[DATASET Boundary: Start]
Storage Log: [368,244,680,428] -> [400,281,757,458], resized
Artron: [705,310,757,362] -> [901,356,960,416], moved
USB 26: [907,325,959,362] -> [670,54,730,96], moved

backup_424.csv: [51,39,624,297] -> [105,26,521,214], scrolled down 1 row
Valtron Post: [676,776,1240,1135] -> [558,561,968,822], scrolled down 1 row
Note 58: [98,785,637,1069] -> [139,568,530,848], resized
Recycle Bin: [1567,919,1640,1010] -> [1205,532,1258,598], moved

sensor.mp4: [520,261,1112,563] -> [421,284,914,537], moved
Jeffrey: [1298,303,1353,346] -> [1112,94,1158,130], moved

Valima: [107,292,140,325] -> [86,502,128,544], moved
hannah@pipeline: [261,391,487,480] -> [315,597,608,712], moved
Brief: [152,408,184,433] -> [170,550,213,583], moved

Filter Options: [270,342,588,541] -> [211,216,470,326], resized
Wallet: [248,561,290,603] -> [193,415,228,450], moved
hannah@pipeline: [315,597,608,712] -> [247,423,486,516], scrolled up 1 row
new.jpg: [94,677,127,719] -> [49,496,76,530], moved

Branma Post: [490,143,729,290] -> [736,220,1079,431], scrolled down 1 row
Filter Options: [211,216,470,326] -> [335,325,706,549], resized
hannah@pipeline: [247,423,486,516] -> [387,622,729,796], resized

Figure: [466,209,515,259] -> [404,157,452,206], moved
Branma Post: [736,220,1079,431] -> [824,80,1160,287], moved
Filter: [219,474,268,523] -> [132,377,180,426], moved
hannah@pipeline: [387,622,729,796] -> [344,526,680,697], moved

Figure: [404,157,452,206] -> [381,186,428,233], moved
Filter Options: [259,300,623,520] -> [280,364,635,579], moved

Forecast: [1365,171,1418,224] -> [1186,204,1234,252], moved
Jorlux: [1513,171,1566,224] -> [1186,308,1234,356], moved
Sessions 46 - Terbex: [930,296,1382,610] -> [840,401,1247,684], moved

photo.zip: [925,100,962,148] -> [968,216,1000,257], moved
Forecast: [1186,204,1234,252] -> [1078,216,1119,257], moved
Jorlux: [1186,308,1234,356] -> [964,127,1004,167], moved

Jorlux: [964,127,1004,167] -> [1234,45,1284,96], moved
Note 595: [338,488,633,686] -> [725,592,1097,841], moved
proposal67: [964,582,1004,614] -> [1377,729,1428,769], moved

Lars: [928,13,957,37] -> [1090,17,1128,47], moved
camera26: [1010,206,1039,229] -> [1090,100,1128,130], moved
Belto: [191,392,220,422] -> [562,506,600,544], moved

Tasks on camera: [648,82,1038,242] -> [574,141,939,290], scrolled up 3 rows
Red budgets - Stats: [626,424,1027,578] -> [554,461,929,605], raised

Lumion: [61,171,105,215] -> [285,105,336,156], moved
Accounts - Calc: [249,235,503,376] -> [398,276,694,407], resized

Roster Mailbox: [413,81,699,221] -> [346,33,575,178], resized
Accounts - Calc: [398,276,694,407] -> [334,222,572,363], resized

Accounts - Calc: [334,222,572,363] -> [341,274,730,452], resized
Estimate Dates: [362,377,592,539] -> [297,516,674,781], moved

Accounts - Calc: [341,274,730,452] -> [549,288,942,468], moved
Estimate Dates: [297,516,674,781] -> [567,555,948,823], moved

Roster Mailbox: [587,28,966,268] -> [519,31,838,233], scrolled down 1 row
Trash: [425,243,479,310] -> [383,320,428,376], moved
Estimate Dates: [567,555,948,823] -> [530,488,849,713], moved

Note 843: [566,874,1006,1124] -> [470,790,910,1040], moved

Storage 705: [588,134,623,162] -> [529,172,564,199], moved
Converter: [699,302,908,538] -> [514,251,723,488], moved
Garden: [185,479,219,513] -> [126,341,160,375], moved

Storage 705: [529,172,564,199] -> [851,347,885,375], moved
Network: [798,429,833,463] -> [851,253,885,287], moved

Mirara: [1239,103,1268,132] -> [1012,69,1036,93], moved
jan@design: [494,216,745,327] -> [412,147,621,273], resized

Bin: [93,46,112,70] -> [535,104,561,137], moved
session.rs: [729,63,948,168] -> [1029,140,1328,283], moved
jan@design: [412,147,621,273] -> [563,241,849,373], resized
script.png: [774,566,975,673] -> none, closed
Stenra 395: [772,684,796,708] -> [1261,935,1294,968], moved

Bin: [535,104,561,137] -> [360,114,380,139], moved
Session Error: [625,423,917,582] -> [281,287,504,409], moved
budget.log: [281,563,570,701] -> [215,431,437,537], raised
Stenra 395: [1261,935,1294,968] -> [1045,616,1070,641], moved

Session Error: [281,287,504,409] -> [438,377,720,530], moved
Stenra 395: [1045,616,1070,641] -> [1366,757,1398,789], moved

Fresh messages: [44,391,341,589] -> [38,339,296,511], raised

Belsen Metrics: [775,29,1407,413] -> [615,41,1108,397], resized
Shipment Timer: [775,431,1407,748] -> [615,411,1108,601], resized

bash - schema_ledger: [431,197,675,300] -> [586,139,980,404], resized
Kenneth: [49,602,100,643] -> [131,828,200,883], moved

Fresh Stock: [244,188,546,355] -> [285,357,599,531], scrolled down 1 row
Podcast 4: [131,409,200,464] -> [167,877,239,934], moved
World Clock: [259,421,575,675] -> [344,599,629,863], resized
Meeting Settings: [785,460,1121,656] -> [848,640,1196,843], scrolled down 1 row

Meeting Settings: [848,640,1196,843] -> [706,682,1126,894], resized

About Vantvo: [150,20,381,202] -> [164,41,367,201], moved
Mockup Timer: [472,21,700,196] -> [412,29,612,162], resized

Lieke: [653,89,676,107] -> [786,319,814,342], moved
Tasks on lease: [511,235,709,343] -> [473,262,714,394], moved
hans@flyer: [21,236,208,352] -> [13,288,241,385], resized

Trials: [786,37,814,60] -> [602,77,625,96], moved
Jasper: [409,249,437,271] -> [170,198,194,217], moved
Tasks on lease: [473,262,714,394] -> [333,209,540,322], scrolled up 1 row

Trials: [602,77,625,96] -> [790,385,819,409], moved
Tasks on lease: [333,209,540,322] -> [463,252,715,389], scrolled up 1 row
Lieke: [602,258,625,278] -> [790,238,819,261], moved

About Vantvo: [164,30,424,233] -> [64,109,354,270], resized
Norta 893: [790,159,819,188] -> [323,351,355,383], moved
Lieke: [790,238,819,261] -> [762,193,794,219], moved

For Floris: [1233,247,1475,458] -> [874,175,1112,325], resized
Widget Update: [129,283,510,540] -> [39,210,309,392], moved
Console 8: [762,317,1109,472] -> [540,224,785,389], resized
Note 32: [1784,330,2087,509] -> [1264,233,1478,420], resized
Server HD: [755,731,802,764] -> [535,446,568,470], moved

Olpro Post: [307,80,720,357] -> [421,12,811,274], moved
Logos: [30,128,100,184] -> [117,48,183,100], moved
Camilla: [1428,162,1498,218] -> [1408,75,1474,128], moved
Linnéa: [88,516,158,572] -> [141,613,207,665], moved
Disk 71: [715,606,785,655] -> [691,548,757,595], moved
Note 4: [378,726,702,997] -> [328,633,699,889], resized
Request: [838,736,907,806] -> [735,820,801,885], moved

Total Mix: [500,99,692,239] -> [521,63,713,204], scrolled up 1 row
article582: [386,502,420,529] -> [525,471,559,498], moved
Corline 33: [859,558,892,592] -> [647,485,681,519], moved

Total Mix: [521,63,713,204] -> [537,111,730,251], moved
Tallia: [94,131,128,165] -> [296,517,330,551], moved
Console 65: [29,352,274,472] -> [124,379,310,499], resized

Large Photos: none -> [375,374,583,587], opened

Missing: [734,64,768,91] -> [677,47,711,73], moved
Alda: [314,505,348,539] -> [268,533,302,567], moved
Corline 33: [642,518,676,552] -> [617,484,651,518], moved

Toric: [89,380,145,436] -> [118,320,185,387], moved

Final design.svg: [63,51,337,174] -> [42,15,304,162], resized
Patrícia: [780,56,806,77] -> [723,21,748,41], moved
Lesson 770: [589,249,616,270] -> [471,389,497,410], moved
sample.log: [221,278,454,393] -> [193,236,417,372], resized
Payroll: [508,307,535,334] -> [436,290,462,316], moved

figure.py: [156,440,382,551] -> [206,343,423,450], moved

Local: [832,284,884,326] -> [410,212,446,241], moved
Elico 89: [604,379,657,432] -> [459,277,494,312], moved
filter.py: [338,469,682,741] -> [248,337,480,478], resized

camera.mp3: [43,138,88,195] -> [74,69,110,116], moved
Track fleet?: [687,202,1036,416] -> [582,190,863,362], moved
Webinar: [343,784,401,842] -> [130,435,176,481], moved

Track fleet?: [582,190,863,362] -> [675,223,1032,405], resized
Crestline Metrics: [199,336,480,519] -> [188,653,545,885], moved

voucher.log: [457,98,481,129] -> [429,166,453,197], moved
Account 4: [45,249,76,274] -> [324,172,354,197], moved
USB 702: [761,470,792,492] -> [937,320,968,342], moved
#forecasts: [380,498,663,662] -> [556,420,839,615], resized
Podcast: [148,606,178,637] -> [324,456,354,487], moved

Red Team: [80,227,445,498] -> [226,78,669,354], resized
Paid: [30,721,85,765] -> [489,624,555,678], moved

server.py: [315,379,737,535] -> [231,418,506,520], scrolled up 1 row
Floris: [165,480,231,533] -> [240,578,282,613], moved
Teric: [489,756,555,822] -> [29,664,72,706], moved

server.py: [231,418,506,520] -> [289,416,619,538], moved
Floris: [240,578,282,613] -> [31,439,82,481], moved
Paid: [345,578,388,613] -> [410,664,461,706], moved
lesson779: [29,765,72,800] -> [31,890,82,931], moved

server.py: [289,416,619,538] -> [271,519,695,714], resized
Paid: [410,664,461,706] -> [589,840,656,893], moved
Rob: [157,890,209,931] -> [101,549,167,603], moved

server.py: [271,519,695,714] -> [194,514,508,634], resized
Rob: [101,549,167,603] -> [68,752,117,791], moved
[DATASET Boundary: End]
(EXERCISE GOAL)
Return only the part of the records above that opens with the line containing "Note 4: [378,726,702,997]" and closes with the line containing "Track fleet?: [582,190,863,362]", ends included.

(ANSWER TO THE EXERCISE)
Note 4: [378,726,702,997] -> [328,633,699,889], resized
Request: [838,736,907,806] -> [735,820,801,885], moved

Total Mix: [500,99,692,239] -> [521,63,713,204], scrolled up 1 row
article582: [386,502,420,529] -> [525,471,559,498], moved
Corline 33: [859,558,892,592] -> [647,485,681,519], moved

Total Mix: [521,63,713,204] -> [537,111,730,251], moved
Tallia: [94,131,128,165] -> [296,517,330,551], moved
Console 65: [29,352,274,472] -> [124,379,310,499], resized

Large Photos: none -> [375,374,583,587], opened

Missing: [734,64,768,91] -> [677,47,711,73], moved
Alda: [314,505,348,539] -> [268,533,302,567], moved
Corline 33: [642,518,676,552] -> [617,484,651,518], moved

Toric: [89,380,145,436] -> [118,320,185,387], moved

Final design.svg: [63,51,337,174] -> [42,15,304,162], resized
Patrícia: [780,56,806,77] -> [723,21,748,41], moved
Lesson 770: [589,249,616,270] -> [471,389,497,410], moved
sample.log: [221,278,454,393] -> [193,236,417,372], resized
Payroll: [508,307,535,334] -> [436,290,462,316], moved

figure.py: [156,440,382,551] -> [206,343,423,450], moved

Local: [832,284,884,326] -> [410,212,446,241], moved
Elico 89: [604,379,657,432] -> [459,277,494,312], moved
filter.py: [338,469,682,741] -> [248,337,480,478], resized

camera.mp3: [43,138,88,195] -> [74,69,110,116], moved
Track fleet?: [687,202,1036,416] -> [582,190,863,362], moved
Webinar: [343,784,401,842] -> [130,435,176,481], moved

Track fleet?: [582,190,863,362] -> [675,223,1032,405], resized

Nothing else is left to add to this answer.